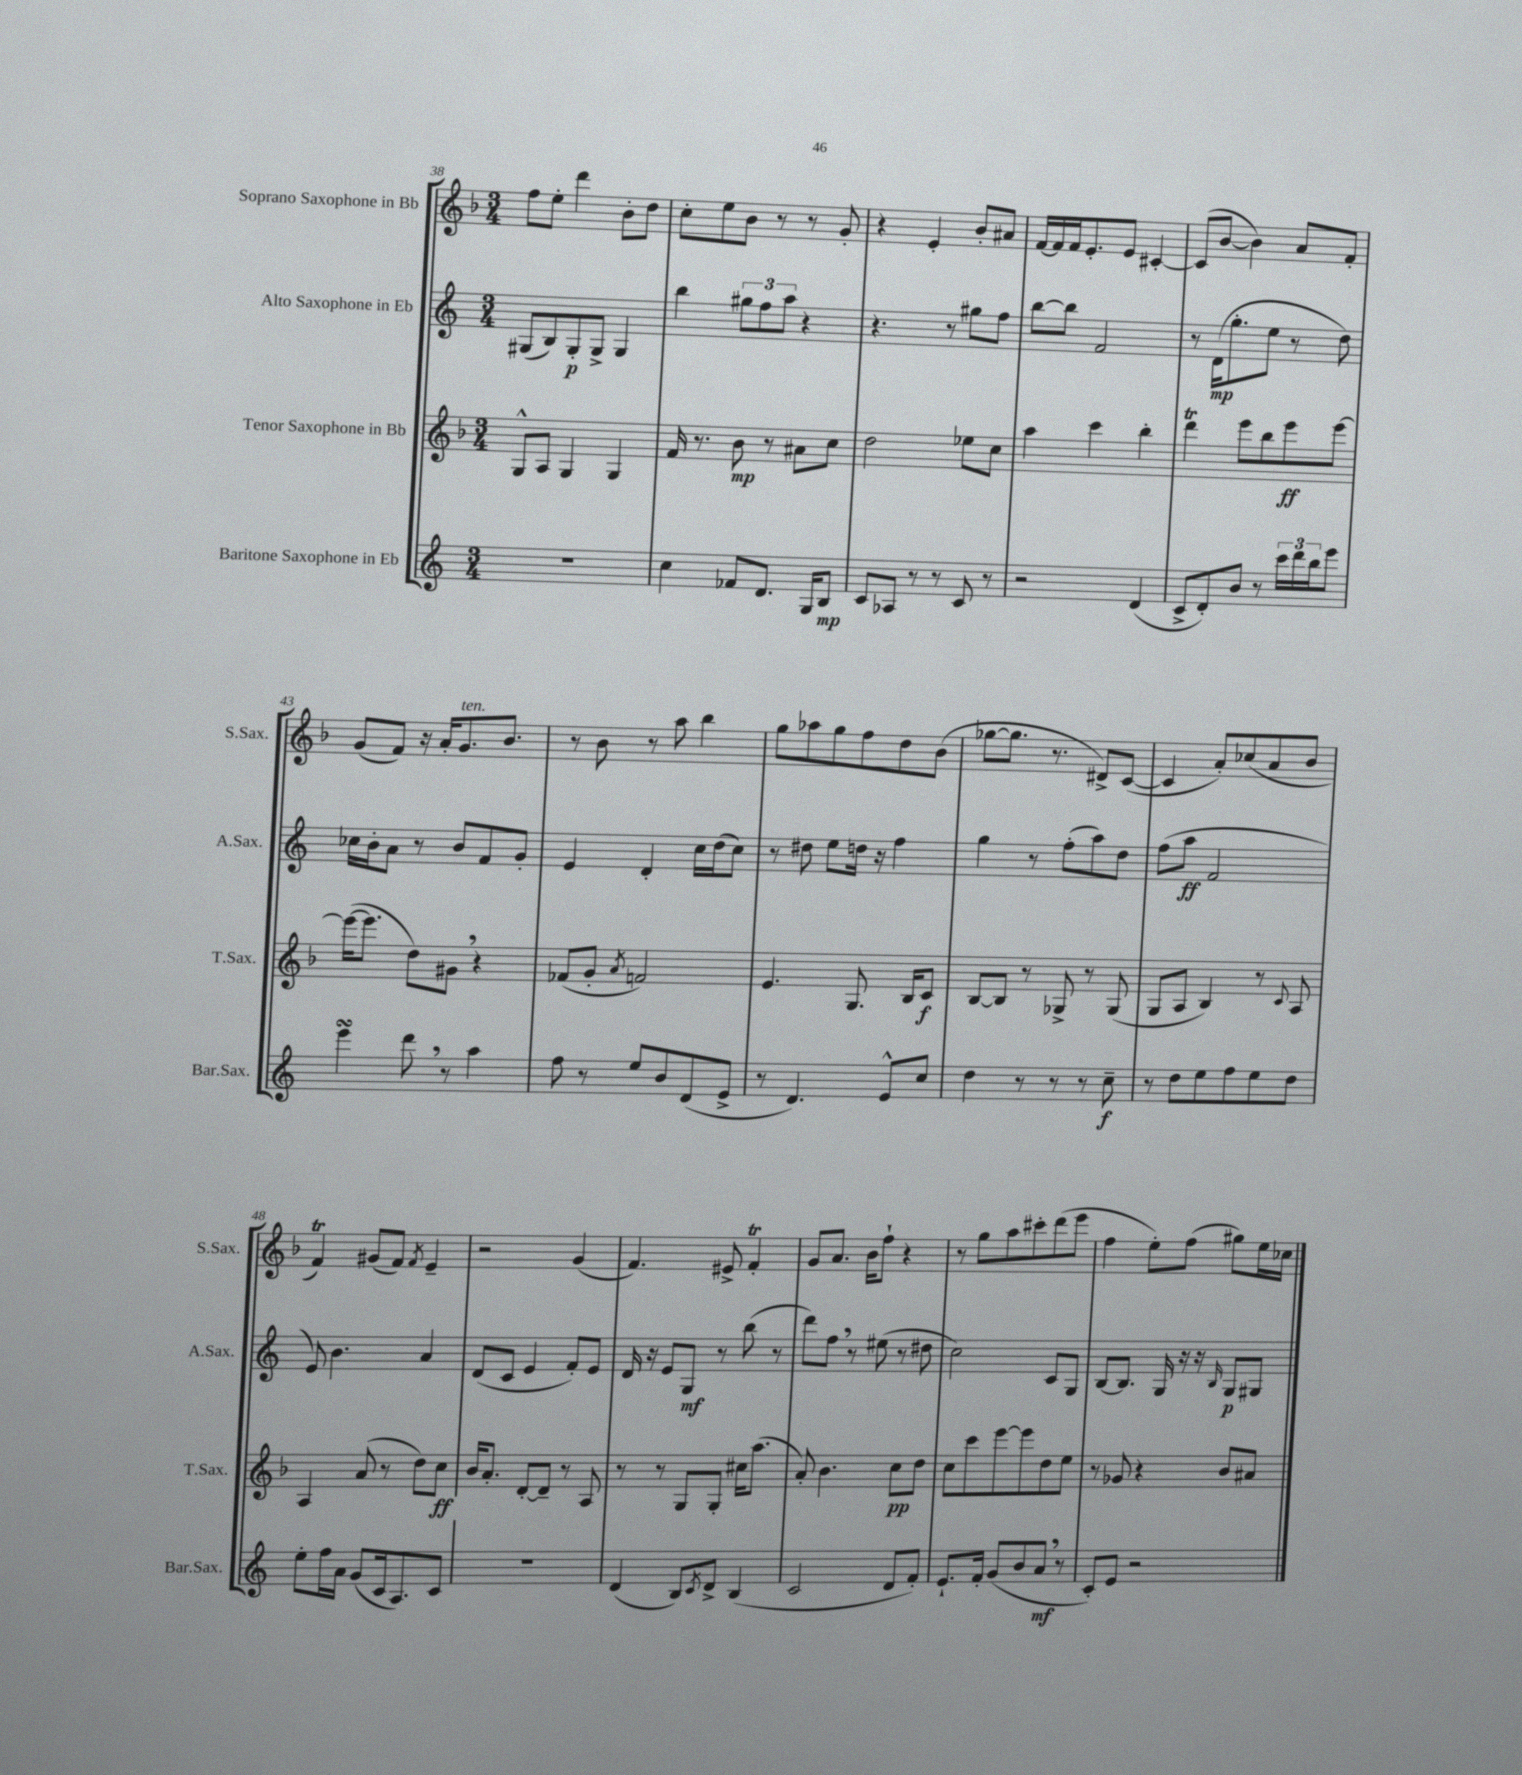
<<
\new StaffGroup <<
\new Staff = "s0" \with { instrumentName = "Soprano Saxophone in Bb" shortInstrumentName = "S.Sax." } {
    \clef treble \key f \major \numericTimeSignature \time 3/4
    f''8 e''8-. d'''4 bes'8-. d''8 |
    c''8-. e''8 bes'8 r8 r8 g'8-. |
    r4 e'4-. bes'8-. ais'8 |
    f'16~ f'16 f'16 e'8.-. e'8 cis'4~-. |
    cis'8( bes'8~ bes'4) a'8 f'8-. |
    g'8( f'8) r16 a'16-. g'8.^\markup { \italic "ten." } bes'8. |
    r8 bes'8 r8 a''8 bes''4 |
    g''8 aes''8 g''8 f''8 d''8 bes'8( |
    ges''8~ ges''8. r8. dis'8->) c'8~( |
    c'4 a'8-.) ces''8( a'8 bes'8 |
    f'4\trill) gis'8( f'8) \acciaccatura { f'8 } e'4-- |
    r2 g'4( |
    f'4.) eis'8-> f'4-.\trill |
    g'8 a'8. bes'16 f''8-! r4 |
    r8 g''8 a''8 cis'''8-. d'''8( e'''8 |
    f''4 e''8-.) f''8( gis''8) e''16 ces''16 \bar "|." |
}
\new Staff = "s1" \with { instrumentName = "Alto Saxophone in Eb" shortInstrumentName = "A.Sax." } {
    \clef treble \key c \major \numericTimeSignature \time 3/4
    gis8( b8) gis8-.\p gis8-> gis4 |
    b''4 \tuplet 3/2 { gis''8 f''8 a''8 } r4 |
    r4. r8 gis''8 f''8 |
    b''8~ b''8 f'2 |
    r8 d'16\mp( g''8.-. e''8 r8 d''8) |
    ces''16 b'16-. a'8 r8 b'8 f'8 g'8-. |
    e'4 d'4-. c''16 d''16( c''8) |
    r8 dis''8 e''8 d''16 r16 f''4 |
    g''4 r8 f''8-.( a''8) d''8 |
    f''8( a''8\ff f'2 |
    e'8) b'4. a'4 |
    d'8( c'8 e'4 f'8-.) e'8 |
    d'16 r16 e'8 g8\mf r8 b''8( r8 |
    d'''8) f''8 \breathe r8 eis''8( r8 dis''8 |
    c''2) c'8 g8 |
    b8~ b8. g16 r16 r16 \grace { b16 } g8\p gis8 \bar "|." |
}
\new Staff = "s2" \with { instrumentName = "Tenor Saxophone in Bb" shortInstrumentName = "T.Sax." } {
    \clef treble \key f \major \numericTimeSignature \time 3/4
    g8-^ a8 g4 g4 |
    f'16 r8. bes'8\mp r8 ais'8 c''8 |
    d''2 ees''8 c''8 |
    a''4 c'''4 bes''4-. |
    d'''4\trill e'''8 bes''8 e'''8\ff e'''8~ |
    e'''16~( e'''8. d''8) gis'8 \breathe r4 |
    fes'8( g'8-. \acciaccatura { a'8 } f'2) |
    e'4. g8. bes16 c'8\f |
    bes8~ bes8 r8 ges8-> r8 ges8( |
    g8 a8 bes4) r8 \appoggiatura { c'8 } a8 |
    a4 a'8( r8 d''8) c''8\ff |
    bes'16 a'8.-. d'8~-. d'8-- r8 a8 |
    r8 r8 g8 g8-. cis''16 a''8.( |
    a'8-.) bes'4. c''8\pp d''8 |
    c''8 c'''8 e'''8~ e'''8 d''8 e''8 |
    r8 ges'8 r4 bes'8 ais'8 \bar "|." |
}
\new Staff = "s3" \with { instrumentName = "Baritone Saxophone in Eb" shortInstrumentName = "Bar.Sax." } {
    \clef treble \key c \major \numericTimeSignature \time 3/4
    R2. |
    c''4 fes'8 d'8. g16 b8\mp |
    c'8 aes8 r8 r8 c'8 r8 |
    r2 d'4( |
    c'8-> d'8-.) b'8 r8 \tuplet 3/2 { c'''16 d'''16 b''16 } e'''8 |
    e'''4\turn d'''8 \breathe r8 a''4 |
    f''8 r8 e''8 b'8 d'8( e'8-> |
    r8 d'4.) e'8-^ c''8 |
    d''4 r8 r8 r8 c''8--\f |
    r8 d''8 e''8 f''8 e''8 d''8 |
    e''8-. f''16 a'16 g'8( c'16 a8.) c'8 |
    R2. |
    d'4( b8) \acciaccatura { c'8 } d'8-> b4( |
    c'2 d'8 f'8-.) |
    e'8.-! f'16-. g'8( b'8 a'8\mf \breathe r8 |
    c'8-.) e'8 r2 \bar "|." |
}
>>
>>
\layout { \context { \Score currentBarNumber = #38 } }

-- -- --

Reproduce the notation from all of the records above, line for line and without alteration, and omit the pictures from your answer.

#### WRITTEN ANSWER:
<<
\new StaffGroup <<
\new Staff = "s0" \with { instrumentName = "Soprano Saxophone in Bb" shortInstrumentName = "S.Sax." } {
    \clef treble \key f \major \numericTimeSignature \time 3/4
    f''8 e''8-. d'''4 bes'8-. d''8 |
    c''8-. e''8 bes'8 r8 r8 g'8-. |
    r4 e'4-. bes'8-. ais'8 |
    f'16~ f'16 f'16 e'8.-. e'8 cis'4~-. |
    cis'8( bes'8~ bes'4) a'8 f'8-. |
    g'8( f'8) r16 a'16-. g'8.^\markup { \italic "ten." } bes'8. |
    r8 bes'8 r8 a''8 bes''4 |
    g''8 aes''8 g''8 f''8 d''8 bes'8( |
    ges''8~ ges''8. r8. dis'8->) c'8~( |
    c'4 a'8-.) ces''8( a'8 bes'8 |
    f'4\trill) gis'8( f'8) \acciaccatura { f'8 } e'4-- |
    r2 g'4( |
    f'4.) eis'8-> f'4-.\trill |
    g'8 a'8. bes'16 f''8-! r4 |
    r8 g''8 a''8 cis'''8-. d'''8( e'''8 |
    f''4 e''8-.) f''8( gis''8) e''16 ces''16 \bar "|." |
}
\new Staff = "s1" \with { instrumentName = "Alto Saxophone in Eb" shortInstrumentName = "A.Sax." } {
    \clef treble \key c \major \numericTimeSignature \time 3/4
    gis8( b8) gis8-.\p gis8-> gis4 |
    b''4 \tuplet 3/2 { gis''8 f''8 a''8 } r4 |
    r4. r8 gis''8 f''8 |
    b''8~ b''8 f'2 |
    r8 d'16\mp( g''8.-. e''8 r8 d''8) |
    ces''16 b'16-. a'8 r8 b'8 f'8 g'8-. |
    e'4 d'4-. c''16 d''16( c''8) |
    r8 dis''8 e''8 d''16 r16 f''4 |
    g''4 r8 f''8-.( a''8) d''8 |
    f''8( a''8\ff f'2 |
    e'8) b'4. a'4 |
    d'8( c'8 e'4 f'8-.) e'8 |
    d'16 r16 e'8 g8\mf r8 b''8( r8 |
    d'''8) f''8 \breathe r8 eis''8( r8 dis''8 |
    c''2) c'8 g8 |
    b8~ b8. g16 r16 r16 \grace { b16 } g8\p gis8 \bar "|." |
}
\new Staff = "s2" \with { instrumentName = "Tenor Saxophone in Bb" shortInstrumentName = "T.Sax." } {
    \clef treble \key f \major \numericTimeSignature \time 3/4
    g8-^ a8 g4 g4 |
    f'16 r8. bes'8\mp r8 ais'8 c''8 |
    d''2 ees''8 c''8 |
    a''4 c'''4 bes''4-. |
    d'''4\trill e'''8 bes''8 e'''8\ff e'''8~ |
    e'''16~( e'''8. d''8) gis'8 \breathe r4 |
    fes'8( g'8-. \acciaccatura { a'8 } f'2) |
    e'4. g8. bes16 c'8\f |
    bes8~ bes8 r8 ges8-> r8 ges8( |
    g8 a8 bes4) r8 \appoggiatura { c'8 } a8 |
    a4 a'8( r8 d''8) c''8\ff |
    bes'16 a'8.-. d'8~-. d'8-- r8 a8 |
    r8 r8 g8 g8-. cis''16 a''8.( |
    a'8-.) bes'4. c''8\pp d''8 |
    c''8 c'''8 e'''8~ e'''8 d''8 e''8 |
    r8 ges'8 r4 bes'8 ais'8 \bar "|." |
}
\new Staff = "s3" \with { instrumentName = "Baritone Saxophone in Eb" shortInstrumentName = "Bar.Sax." } {
    \clef treble \key c \major \numericTimeSignature \time 3/4
    R2. |
    c''4 fes'8 d'8. g16 b8\mp |
    c'8 aes8 r8 r8 c'8 r8 |
    r2 d'4( |
    c'8-> d'8-.) b'8 r8 \tuplet 3/2 { c'''16 d'''16 b''16 } e'''8 |
    e'''4\turn d'''8 \breathe r8 a''4 |
    f''8 r8 e''8 b'8 d'8( e'8-> |
    r8 d'4.) e'8-^ c''8 |
    d''4 r8 r8 r8 c''8--\f |
    r8 d''8 e''8 f''8 e''8 d''8 |
    e''8-. f''16 a'16 g'8( c'16 a8.) c'8 |
    R2. |
    d'4( b8) \acciaccatura { c'8 } d'8-> b4( |
    c'2 d'8 f'8-.) |
    e'8.-! f'16-. g'8( b'8 a'8\mf \breathe r8 |
    c'8-.) e'8 r2 \bar "|." |
}
>>
>>
\layout { \context { \Score currentBarNumber = #38 } }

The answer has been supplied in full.